• **What is expected**
Both the line below containing "none -> cyan brick F5 level 1" and the line containing "brown brick H1 level 1 -> none", along with every line between them, should be repeated exactly; no other line belongs in the answer.

• **Supplied records**
• • • •

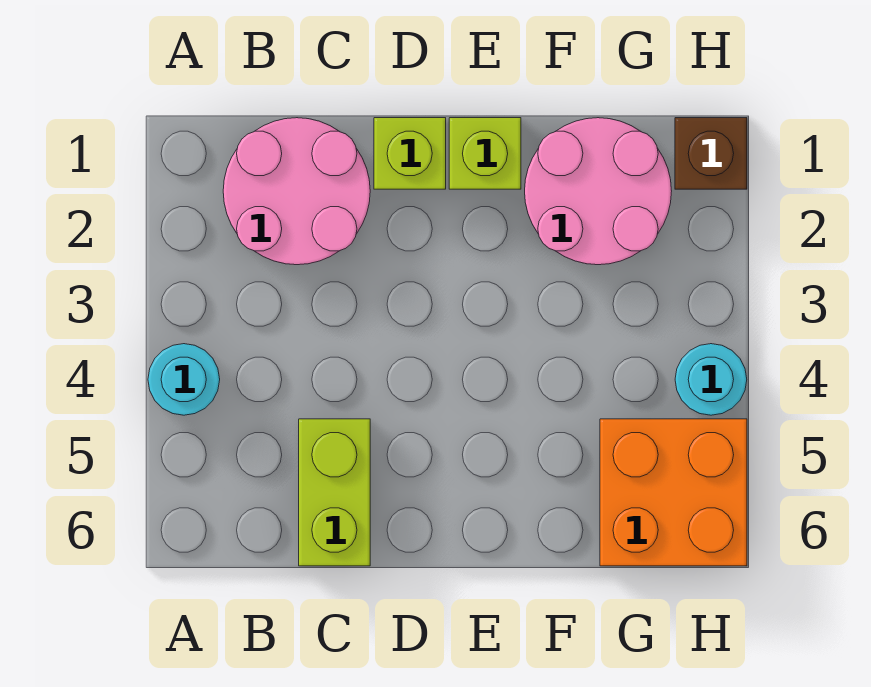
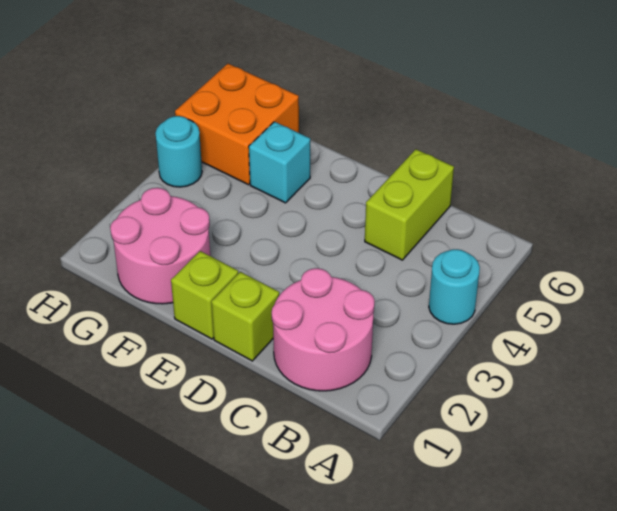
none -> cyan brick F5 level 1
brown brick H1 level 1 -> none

• • • •

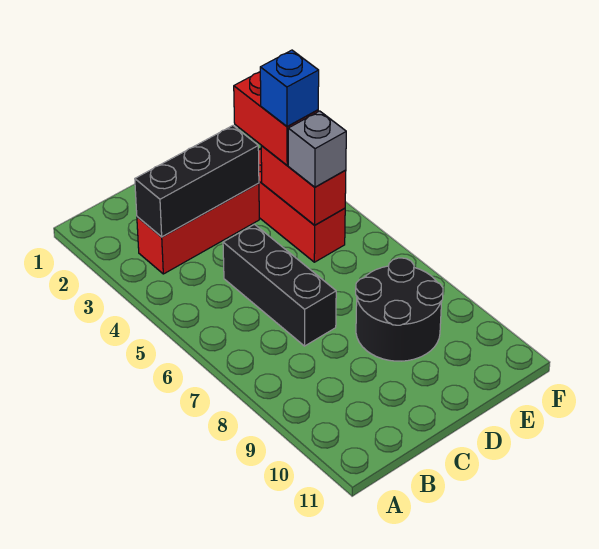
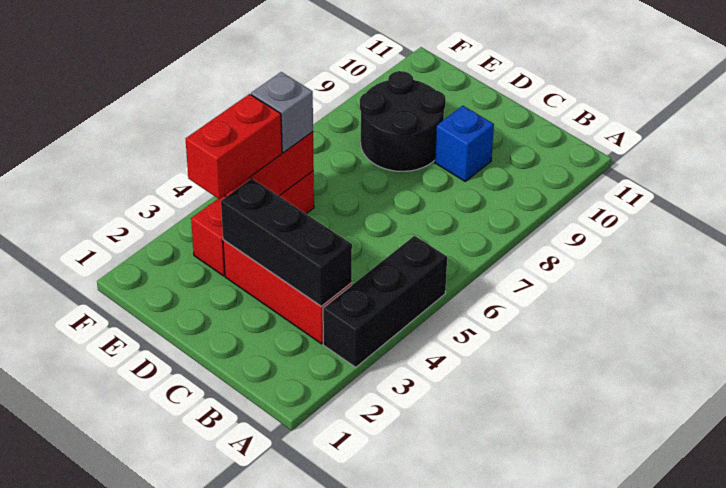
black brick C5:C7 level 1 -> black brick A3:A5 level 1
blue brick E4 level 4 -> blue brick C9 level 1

• • • •

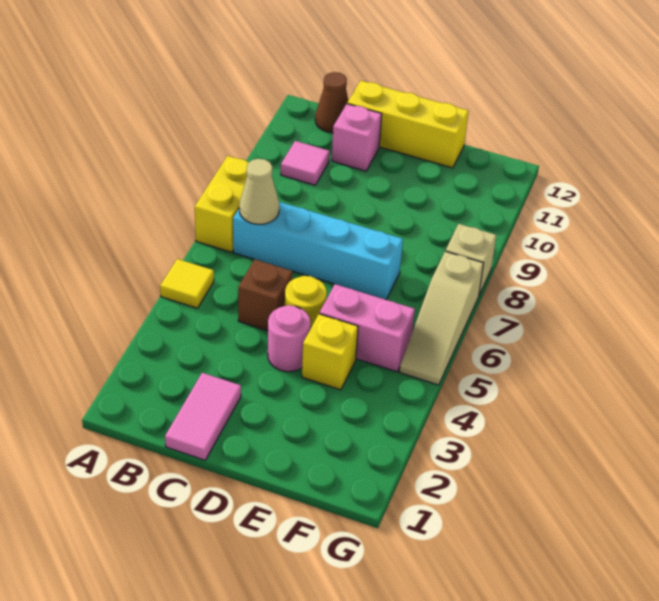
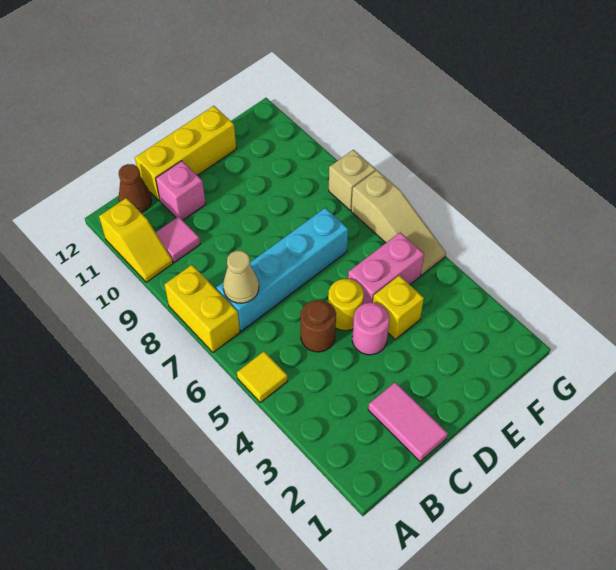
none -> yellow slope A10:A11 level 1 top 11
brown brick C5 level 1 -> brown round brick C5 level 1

• • • •

• **Expected output**
none -> cyan brick F5 level 1
brown brick H1 level 1 -> none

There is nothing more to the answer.